**Work to be completed**
The output must start at the line containing "R5: 47 (GND, VO) -> 120k (GND, VO)" in the records below and stop at the last line, matching each line exactly and leaving out every picture.

-------------------------

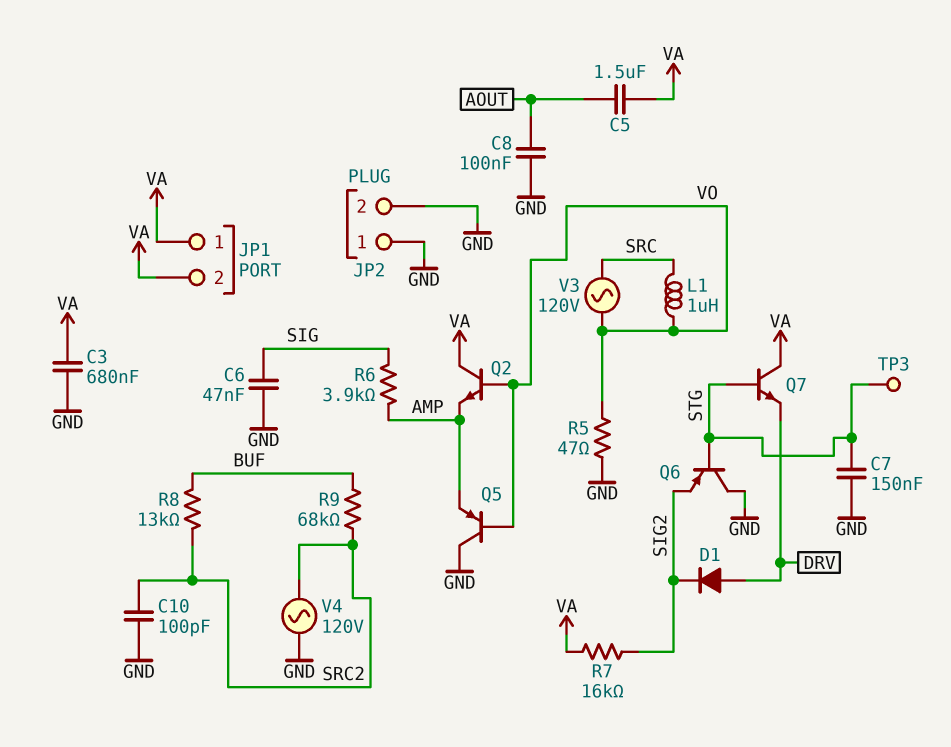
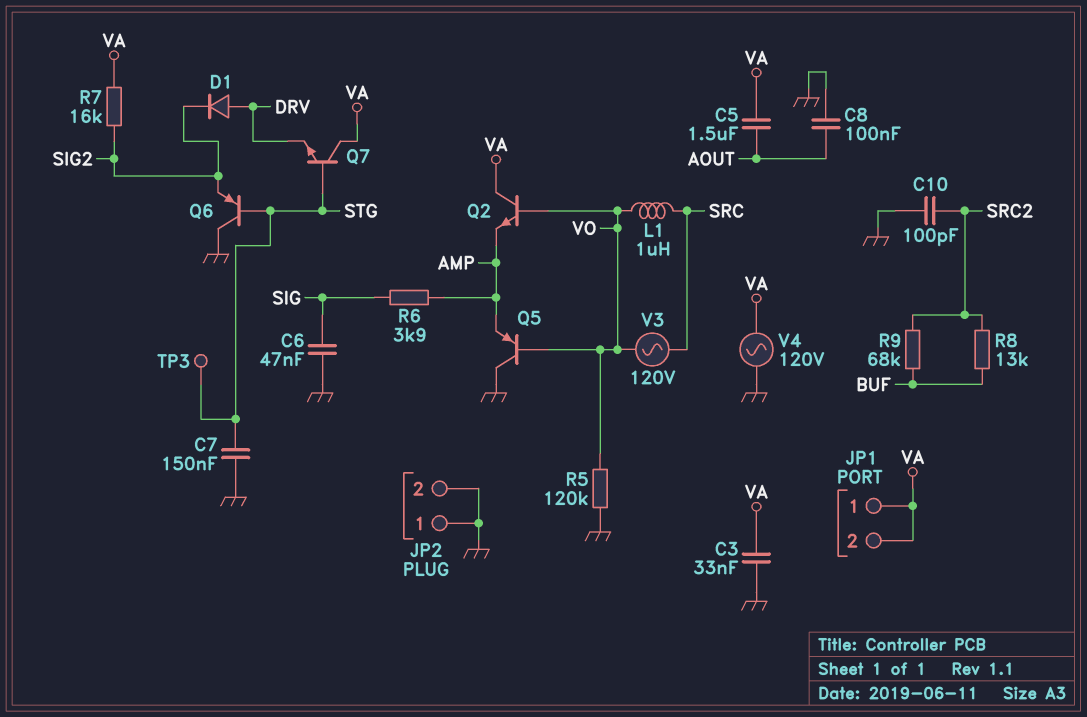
C3: 680nF (GND, VA) -> 33nF (GND, VA)
R5: 47 (GND, VO) -> 120k (GND, VO)
V4: AC 120V (GND, SRC2) -> AC 120V (GND, VA)

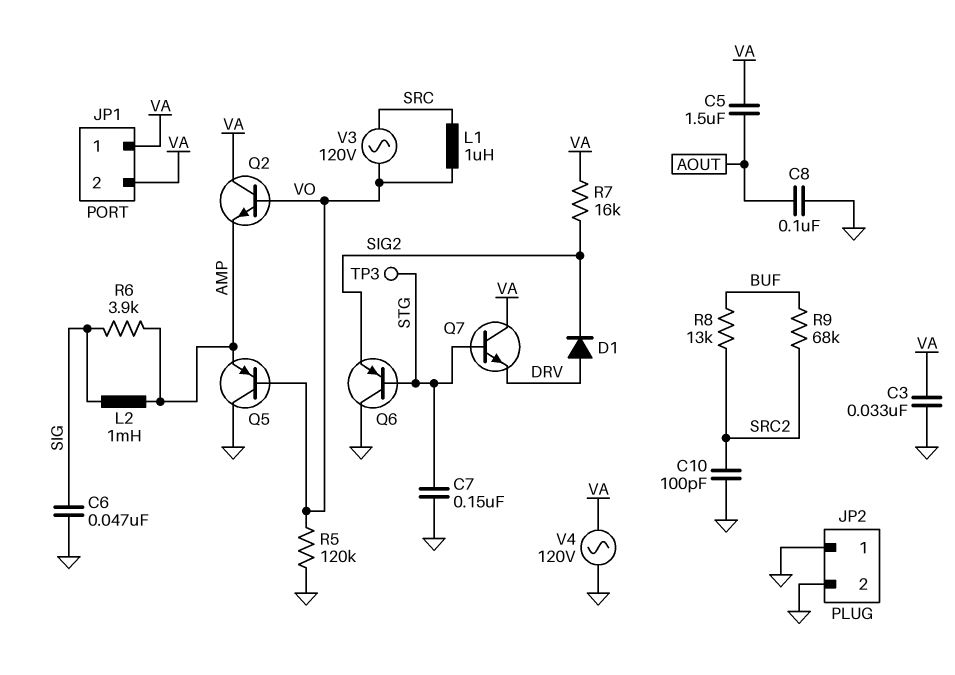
L2: none -> 1mH (AMP, SIG)

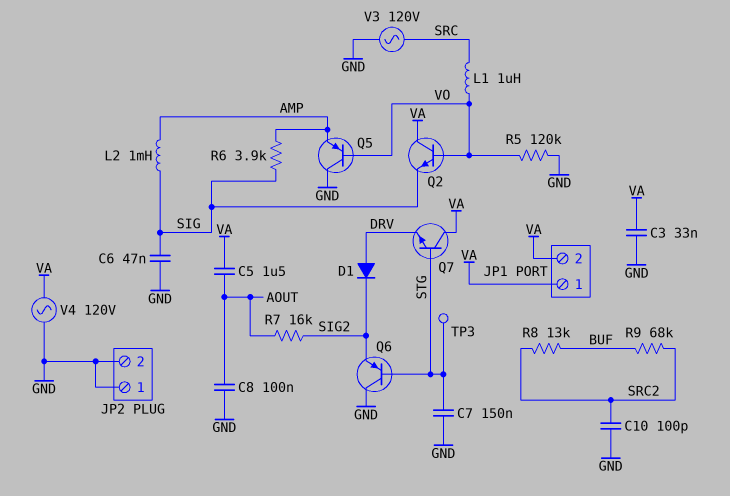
Q2: NPN (B VO, C VA, E AMP) -> NPN (B VO, C VA, E SIG)
R7: 16k (SIG2, VA) -> 16k (AOUT, SIG2)
V3: AC 120V (SRC, VO) -> AC 120V (GND, SRC)

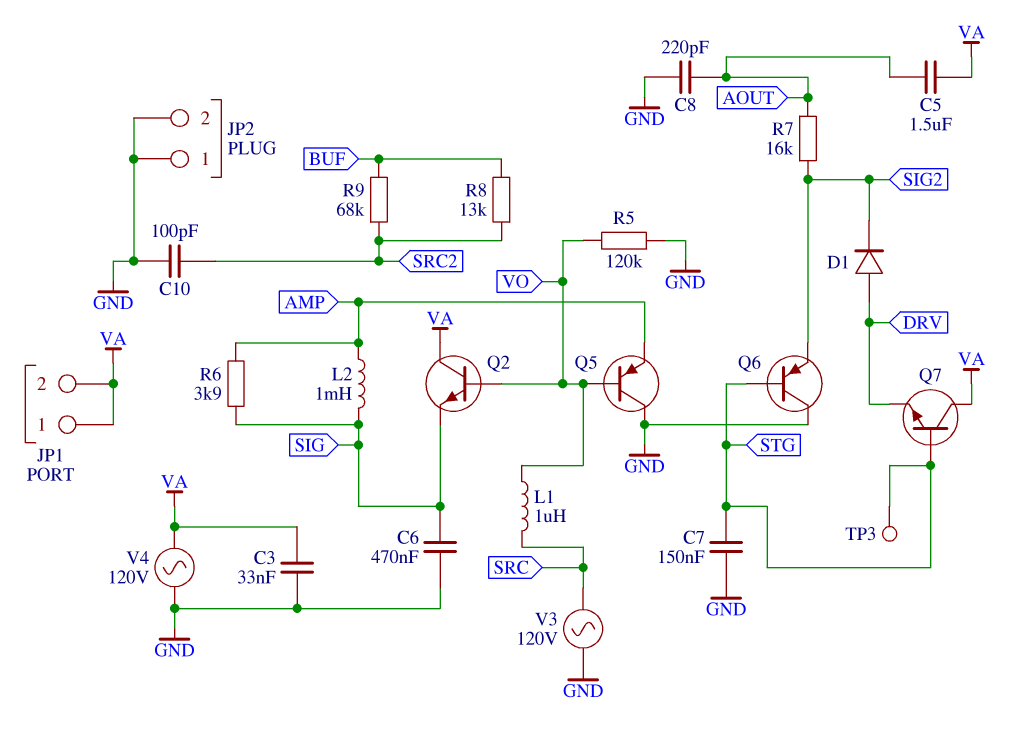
C6: 47nF (GND, SIG) -> 470nF (GND, SIG)
C8: 100nF (AOUT, GND) -> 220pF (AOUT, GND)

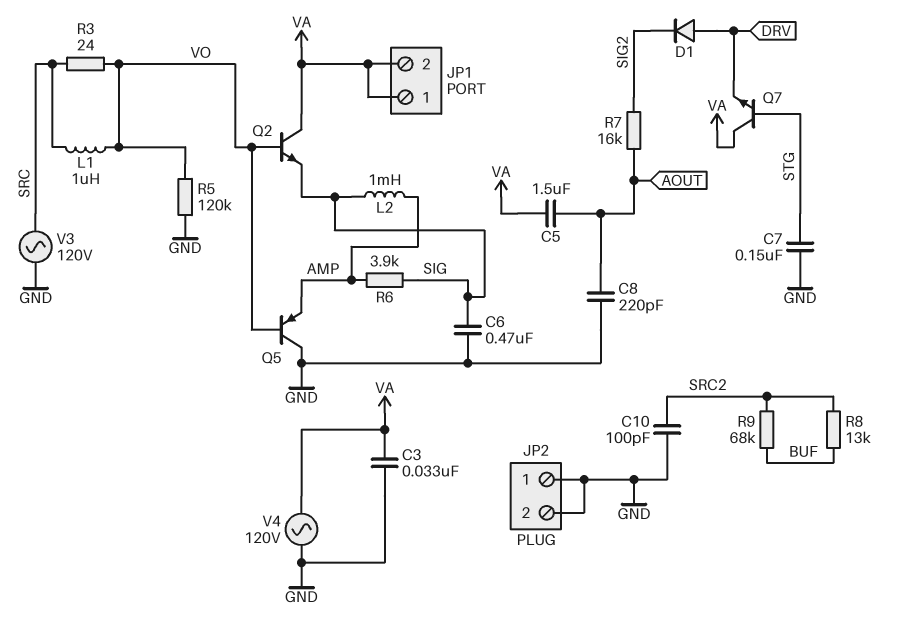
Q6: PNP (B STG, C GND, E SIG2) -> none
R3: none -> 24 (SRC, VO)
TP3: test point (STG) -> none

-------------------------

**Task answer**
R5: 47 (GND, VO) -> 120k (GND, VO)
V4: AC 120V (GND, SRC2) -> AC 120V (GND, VA)

L2: none -> 1mH (AMP, SIG)

Q2: NPN (B VO, C VA, E AMP) -> NPN (B VO, C VA, E SIG)
R7: 16k (SIG2, VA) -> 16k (AOUT, SIG2)
V3: AC 120V (SRC, VO) -> AC 120V (GND, SRC)

C6: 47nF (GND, SIG) -> 470nF (GND, SIG)
C8: 100nF (AOUT, GND) -> 220pF (AOUT, GND)

Q6: PNP (B STG, C GND, E SIG2) -> none
R3: none -> 24 (SRC, VO)
TP3: test point (STG) -> none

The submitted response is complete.